Exercise materials:
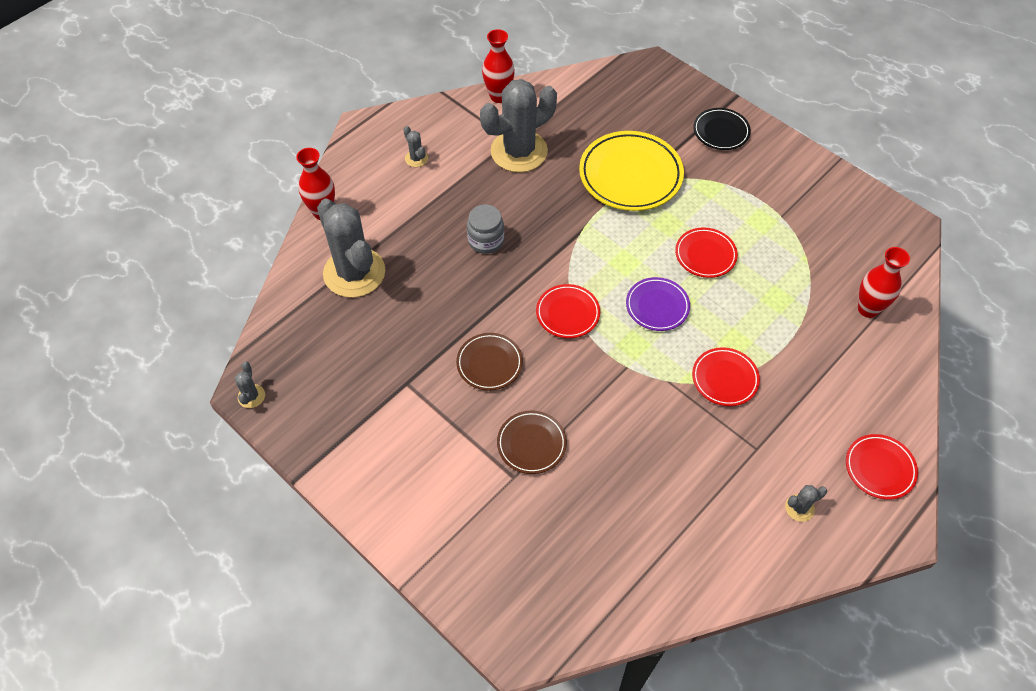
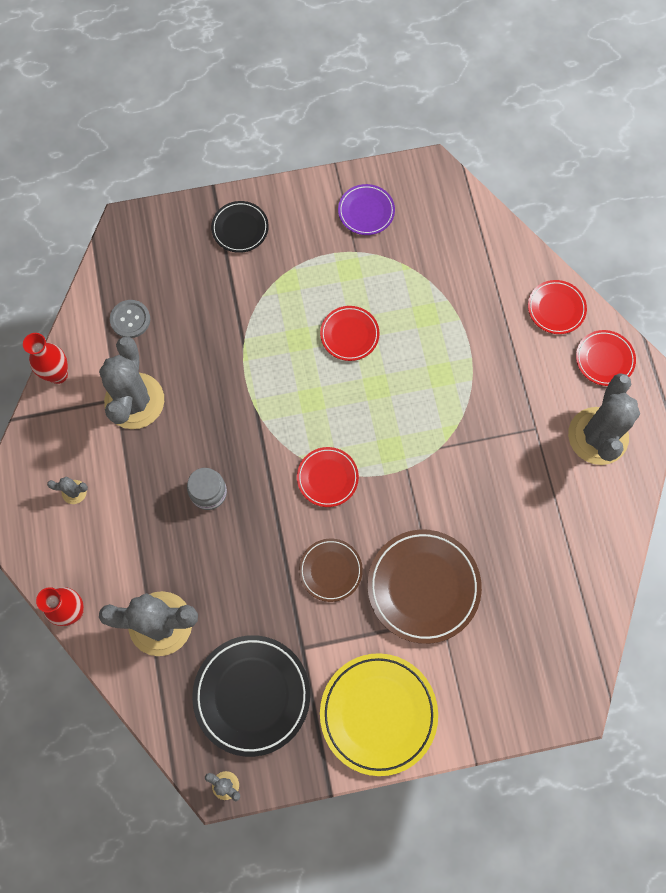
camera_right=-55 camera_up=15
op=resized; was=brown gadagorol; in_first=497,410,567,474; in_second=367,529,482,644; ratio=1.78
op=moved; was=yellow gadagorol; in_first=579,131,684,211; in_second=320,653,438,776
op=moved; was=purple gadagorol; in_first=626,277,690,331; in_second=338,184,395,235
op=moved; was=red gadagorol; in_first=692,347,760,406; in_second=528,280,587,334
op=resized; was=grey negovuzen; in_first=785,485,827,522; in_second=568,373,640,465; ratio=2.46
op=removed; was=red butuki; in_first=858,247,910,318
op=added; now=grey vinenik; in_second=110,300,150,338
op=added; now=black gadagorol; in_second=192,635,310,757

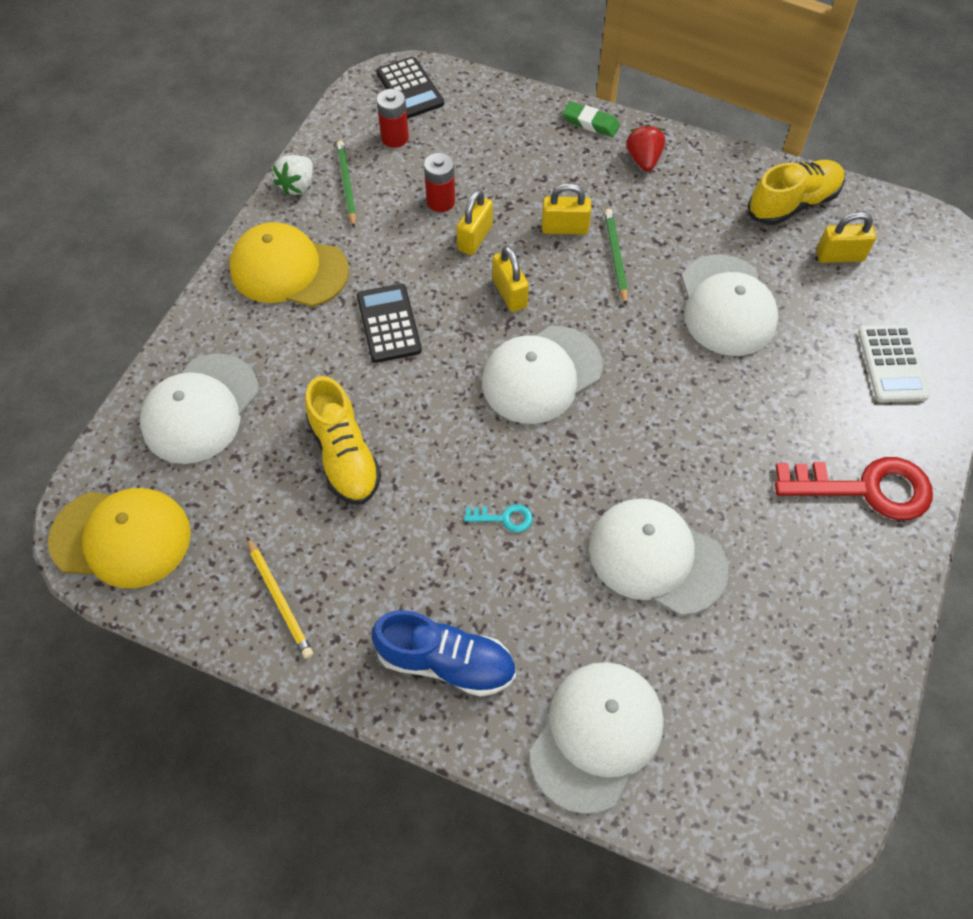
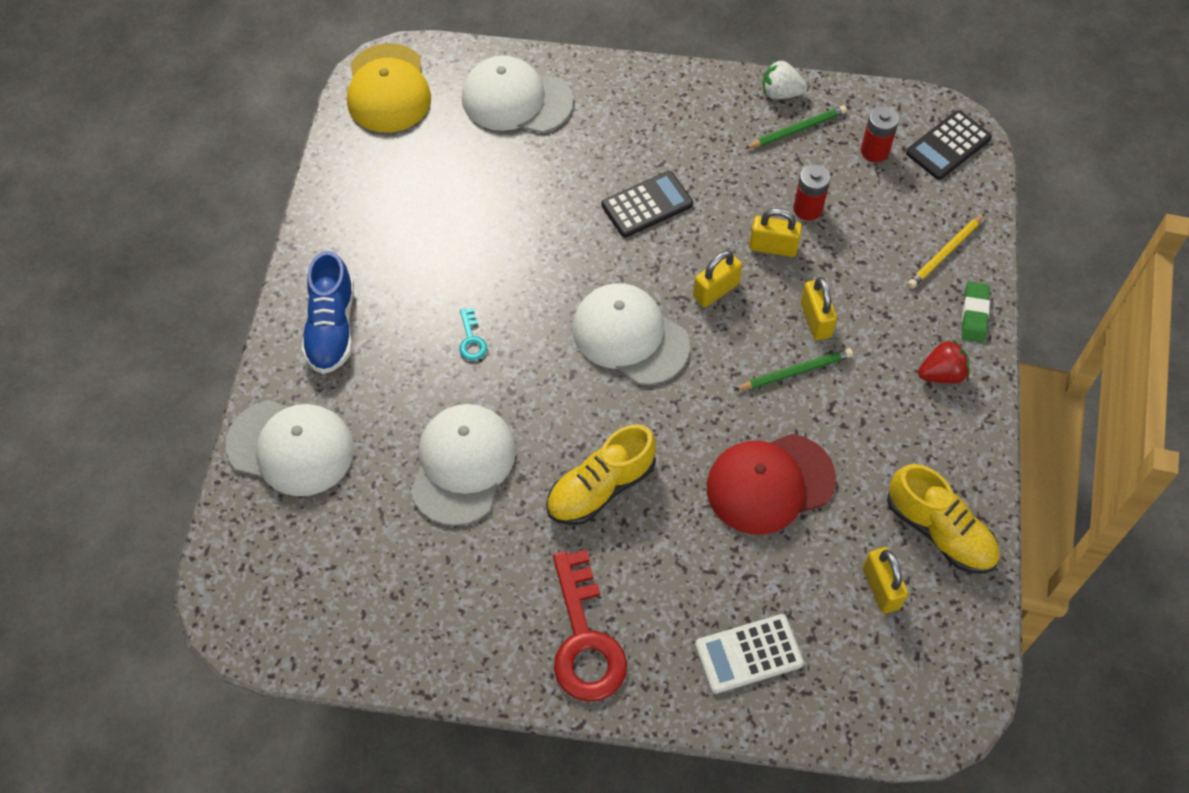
camera_right=75 camera_up=0
op=removed; was=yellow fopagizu; in_first=230,222,349,307
op=moved; was=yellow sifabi; in_first=247,537,313,659; in_second=907,213,985,289
op=moved; was=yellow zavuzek; in_first=305,376,381,505; in_second=546,424,656,525
op=recoloured; was=white fopagizu; now=red fopagizu; in_first=681,254,778,356; in_second=707,434,836,535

To do: Extract from the records above the lines from the one containing "op=moved; was=red gadagorol;" to the one containing "op=added; now=grey vinenik;", both lines included, exactly as they appear and with nothing else.

Reply:
op=moved; was=red gadagorol; in_first=692,347,760,406; in_second=528,280,587,334
op=resized; was=grey negovuzen; in_first=785,485,827,522; in_second=568,373,640,465; ratio=2.46
op=removed; was=red butuki; in_first=858,247,910,318
op=added; now=grey vinenik; in_second=110,300,150,338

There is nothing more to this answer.